With the pictures removed, the data below must be transcribed in full and exactly.

Change detection outputs:
------------------------------------------------

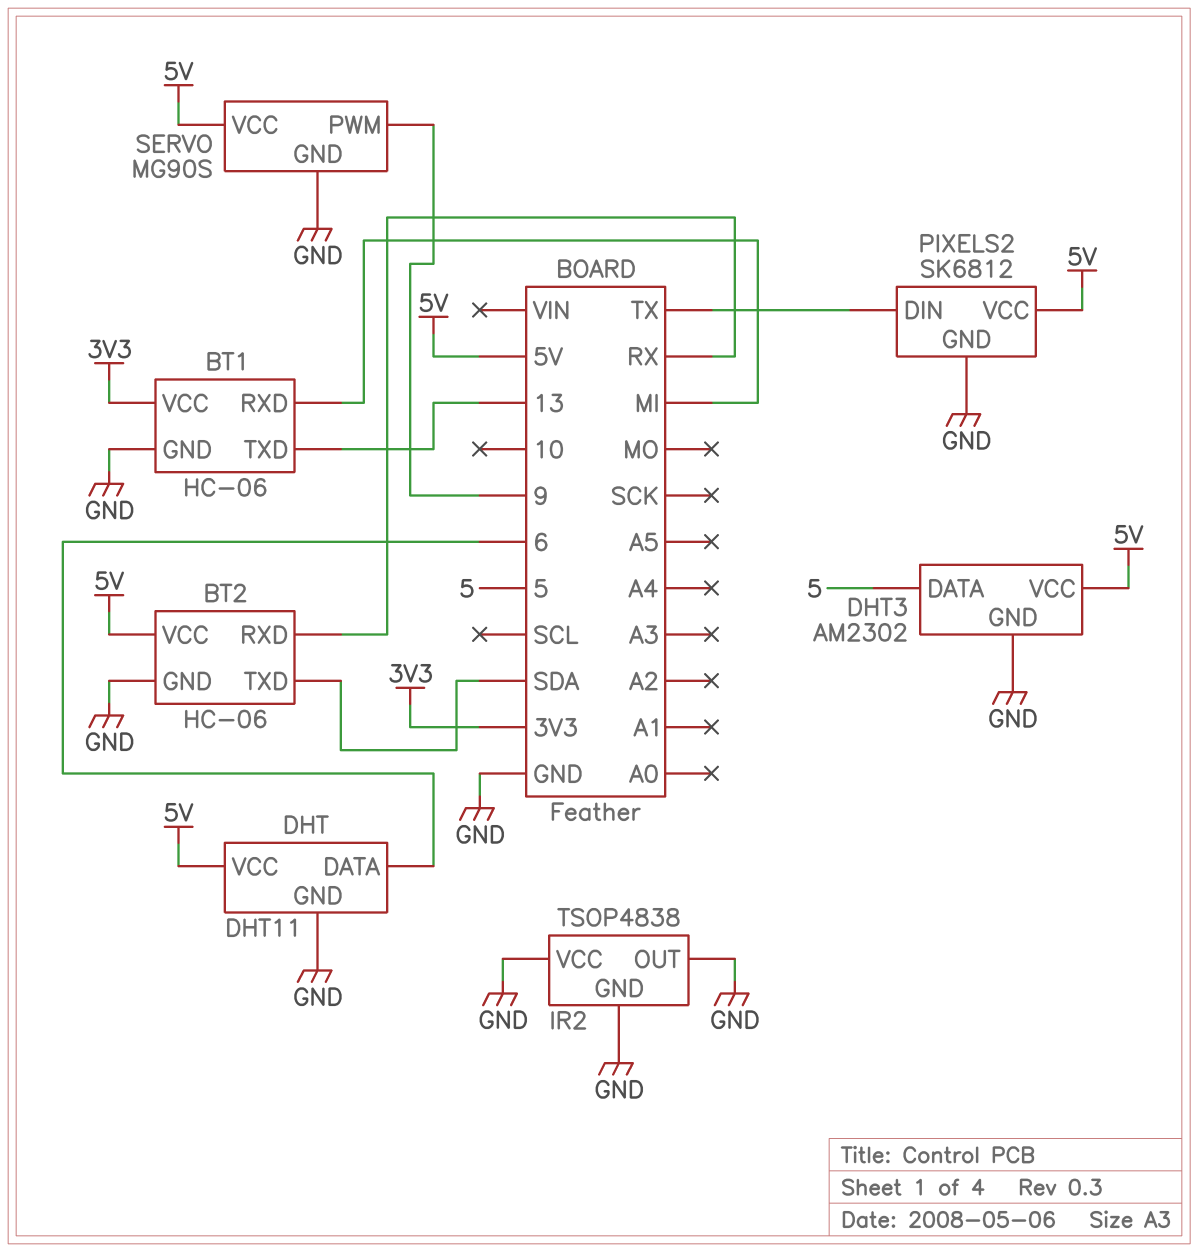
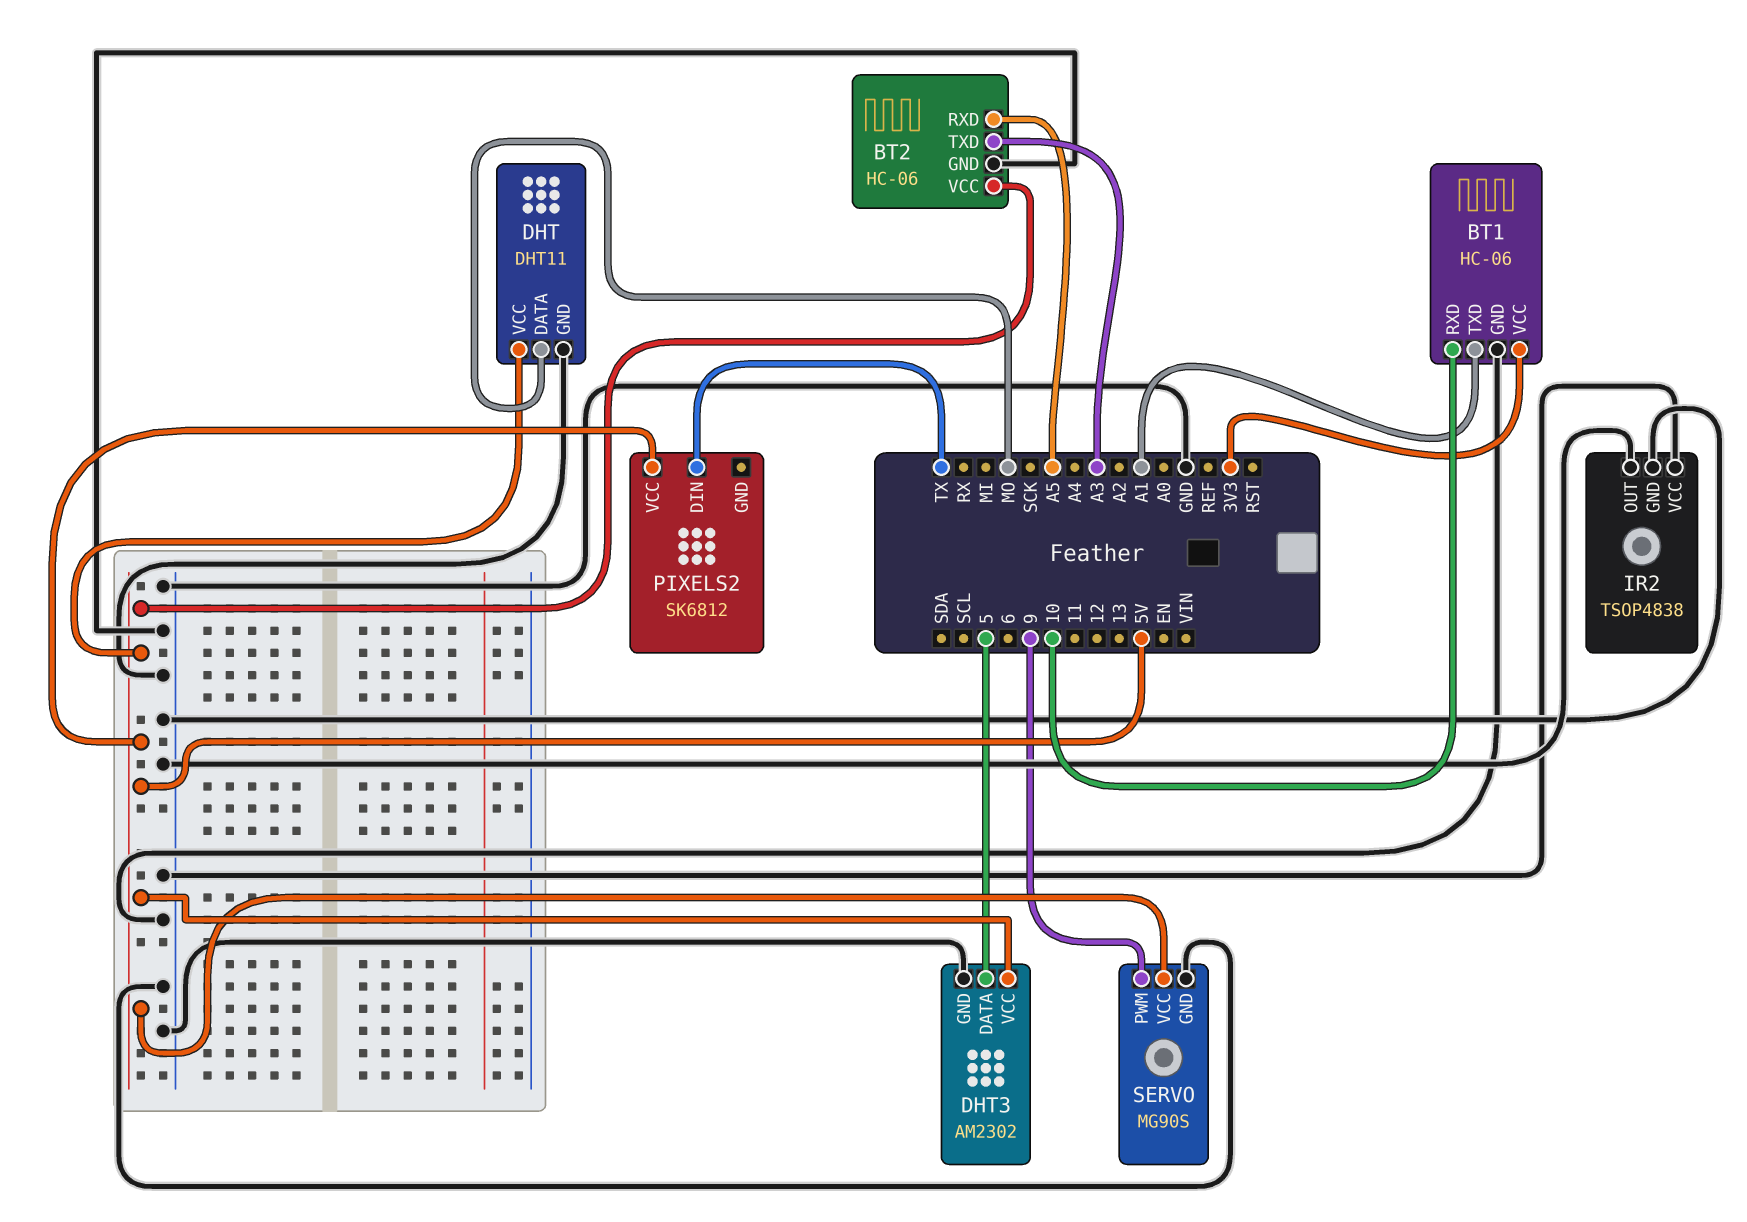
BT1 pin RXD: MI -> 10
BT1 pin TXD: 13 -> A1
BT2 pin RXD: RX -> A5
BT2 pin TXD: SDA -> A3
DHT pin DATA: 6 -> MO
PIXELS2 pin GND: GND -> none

------------------------------------------------

#### Completed task:
BT1 pin RXD: MI -> 10
BT1 pin TXD: 13 -> A1
BT2 pin RXD: RX -> A5
BT2 pin TXD: SDA -> A3
DHT pin DATA: 6 -> MO
PIXELS2 pin GND: GND -> none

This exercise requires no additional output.